* _PROMPT_: Without the pictures, retype each line below exactly as it stands.

Scene difference descriptions:

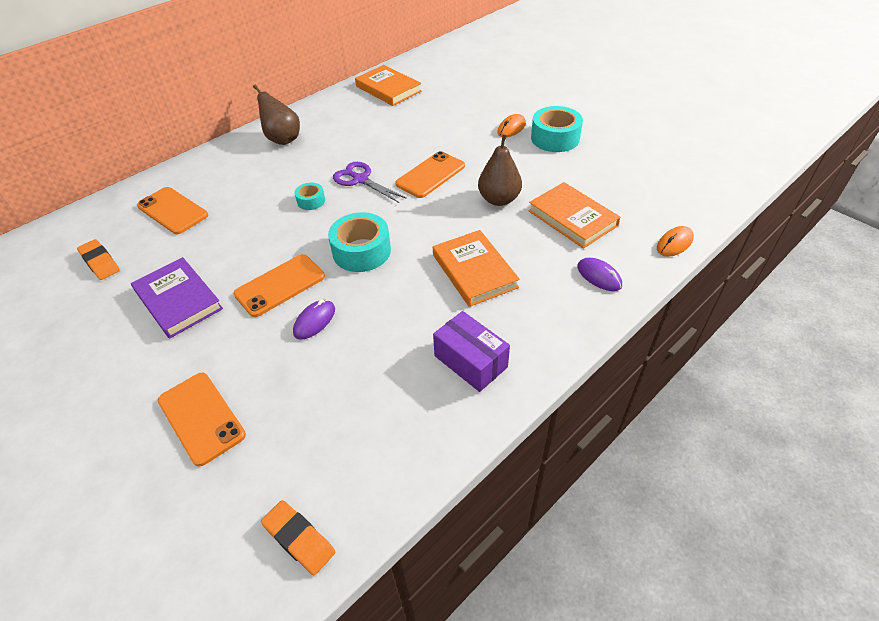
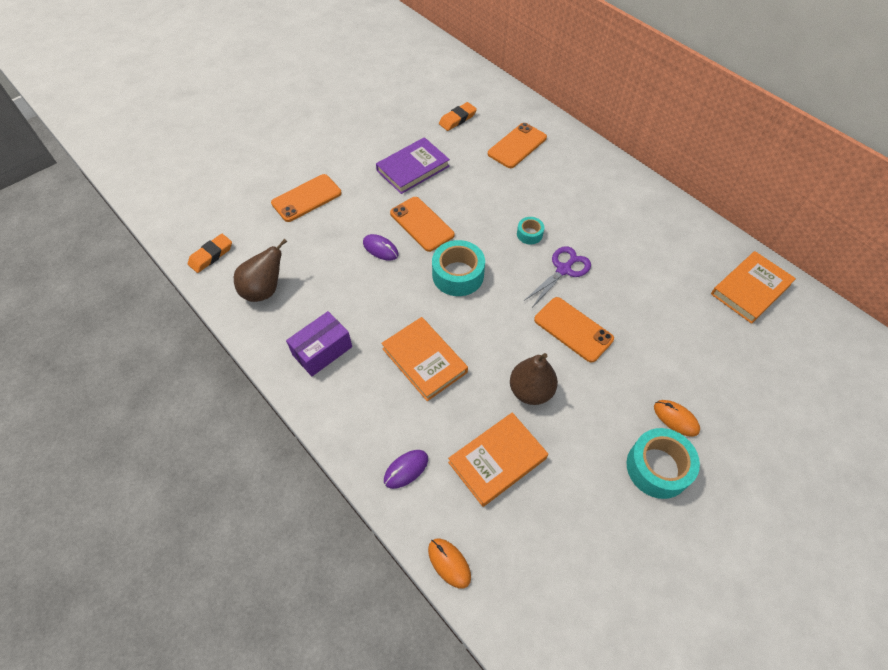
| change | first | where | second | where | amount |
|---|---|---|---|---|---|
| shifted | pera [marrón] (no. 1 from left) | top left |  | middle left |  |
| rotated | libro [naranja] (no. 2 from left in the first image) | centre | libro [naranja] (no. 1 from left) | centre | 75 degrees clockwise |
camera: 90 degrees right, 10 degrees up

* _FINISHED EXERCISE_:
| change | first | where | second | where | amount |
|---|---|---|---|---|---|
| shifted | pera [marrón] (no. 1 from left) | top left |  | middle left |  |
| rotated | libro [naranja] (no. 2 from left in the first image) | centre | libro [naranja] (no. 1 from left) | centre | 75 degrees clockwise |
camera: 90 degrees right, 10 degrees up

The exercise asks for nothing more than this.